» TASK STATEMENT
Keep the pictures out of the copy and repeat the records exactly.

» Scene image comparisons
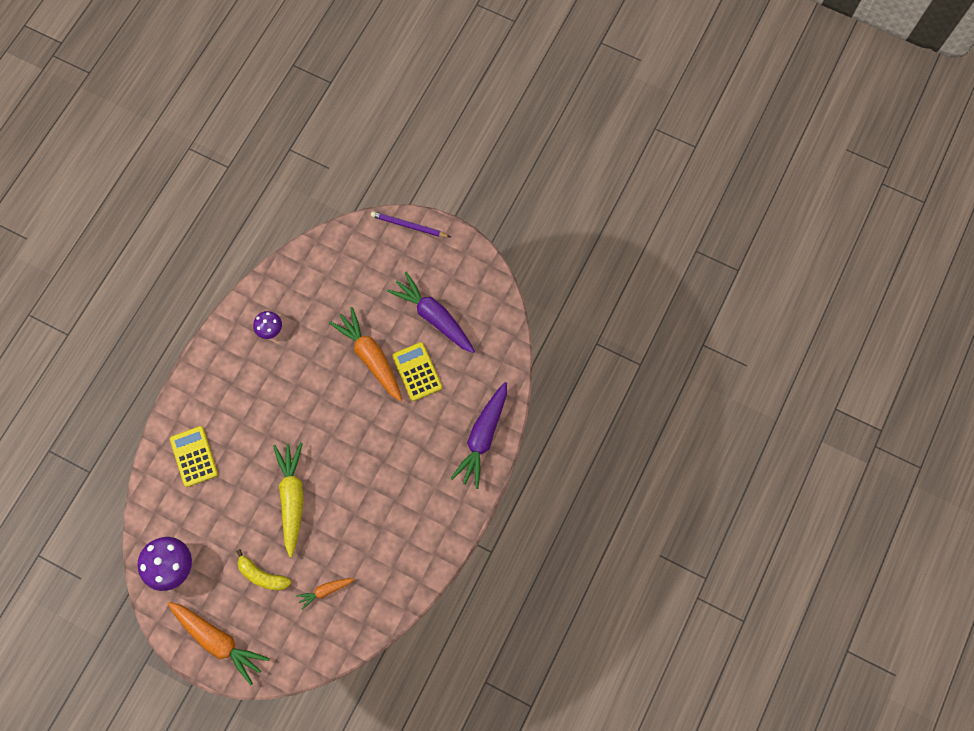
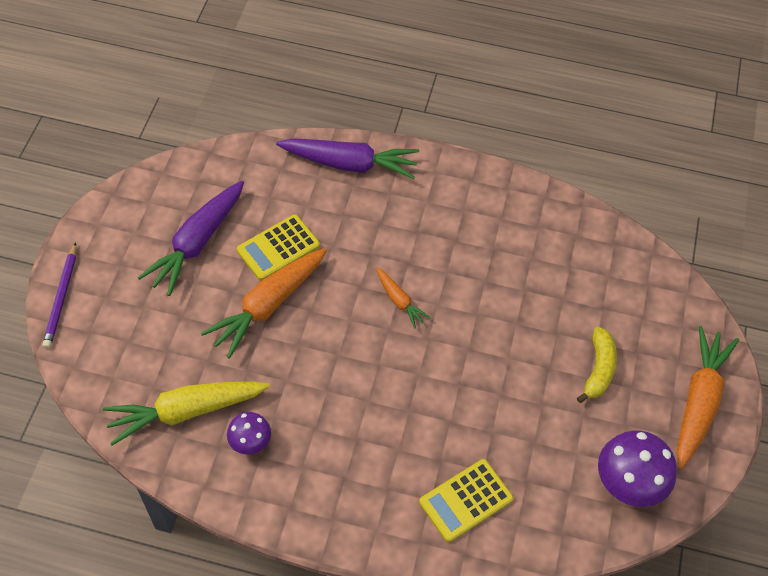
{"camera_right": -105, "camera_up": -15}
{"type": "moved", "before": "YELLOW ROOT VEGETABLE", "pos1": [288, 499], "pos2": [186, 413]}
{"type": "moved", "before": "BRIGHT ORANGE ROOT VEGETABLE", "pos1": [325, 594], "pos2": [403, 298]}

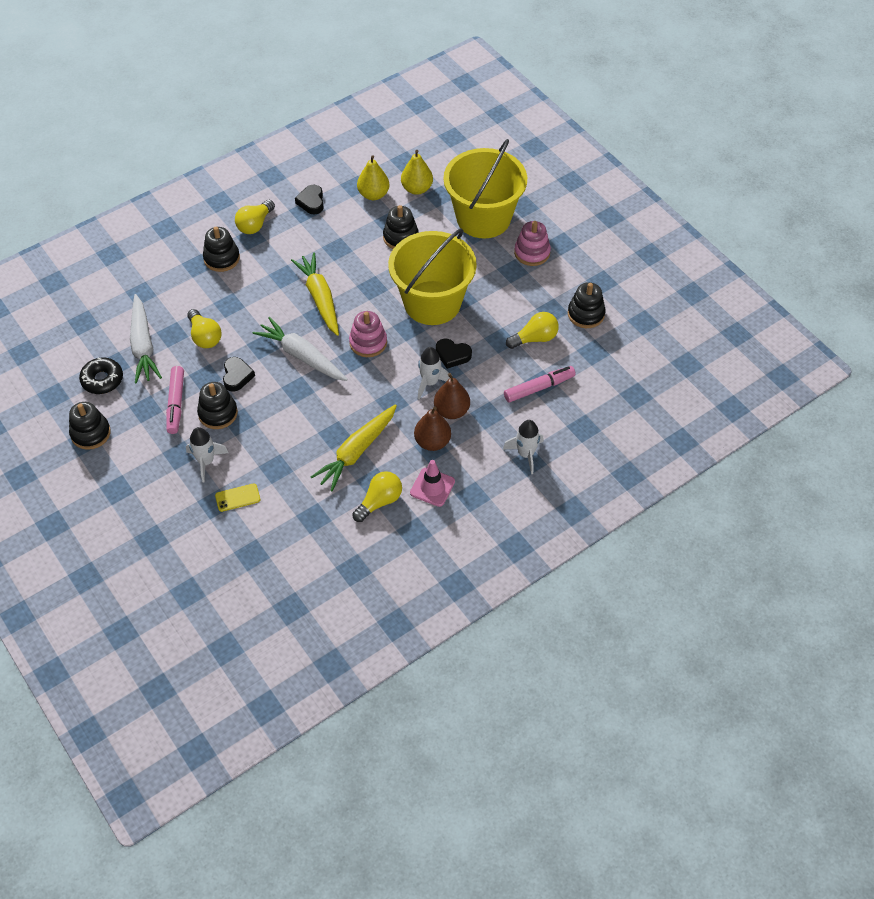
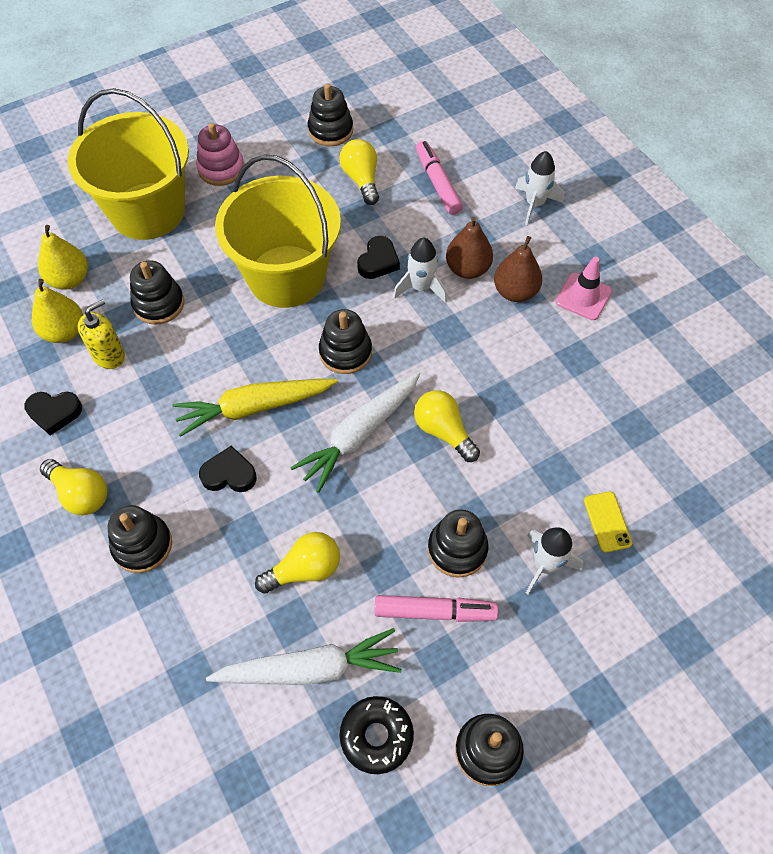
{"camera_right": -85, "camera_up": 5}
{"type": "removed", "before": "YELLOW ROOT VEGETABLE", "pos1": [354, 447]}
{"type": "added", "after": "YELLOW PUMP BOTTLE", "pos2": [101, 334]}
{"type": "moved", "before": "JET-BLACK HEART SHAPE", "pos1": [239, 374], "pos2": [228, 469]}
{"type": "moved", "before": "YELLOW LIGHTBULB", "pos1": [377, 496], "pos2": [447, 426]}
{"type": "recoloured", "before": "PINK STACKING RINGS", "after": "JET-BLACK STACKING RINGS", "pos1": [368, 334], "pos2": [345, 341]}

» ANSWER TO THIS TASK
{"camera_right": -105, "camera_up": -15}
{"type": "moved", "before": "YELLOW ROOT VEGETABLE", "pos1": [288, 499], "pos2": [186, 413]}
{"type": "moved", "before": "BRIGHT ORANGE ROOT VEGETABLE", "pos1": [325, 594], "pos2": [403, 298]}

{"camera_right": -85, "camera_up": 5}
{"type": "removed", "before": "YELLOW ROOT VEGETABLE", "pos1": [354, 447]}
{"type": "added", "after": "YELLOW PUMP BOTTLE", "pos2": [101, 334]}
{"type": "moved", "before": "JET-BLACK HEART SHAPE", "pos1": [239, 374], "pos2": [228, 469]}
{"type": "moved", "before": "YELLOW LIGHTBULB", "pos1": [377, 496], "pos2": [447, 426]}
{"type": "recoloured", "before": "PINK STACKING RINGS", "after": "JET-BLACK STACKING RINGS", "pos1": [368, 334], "pos2": [345, 341]}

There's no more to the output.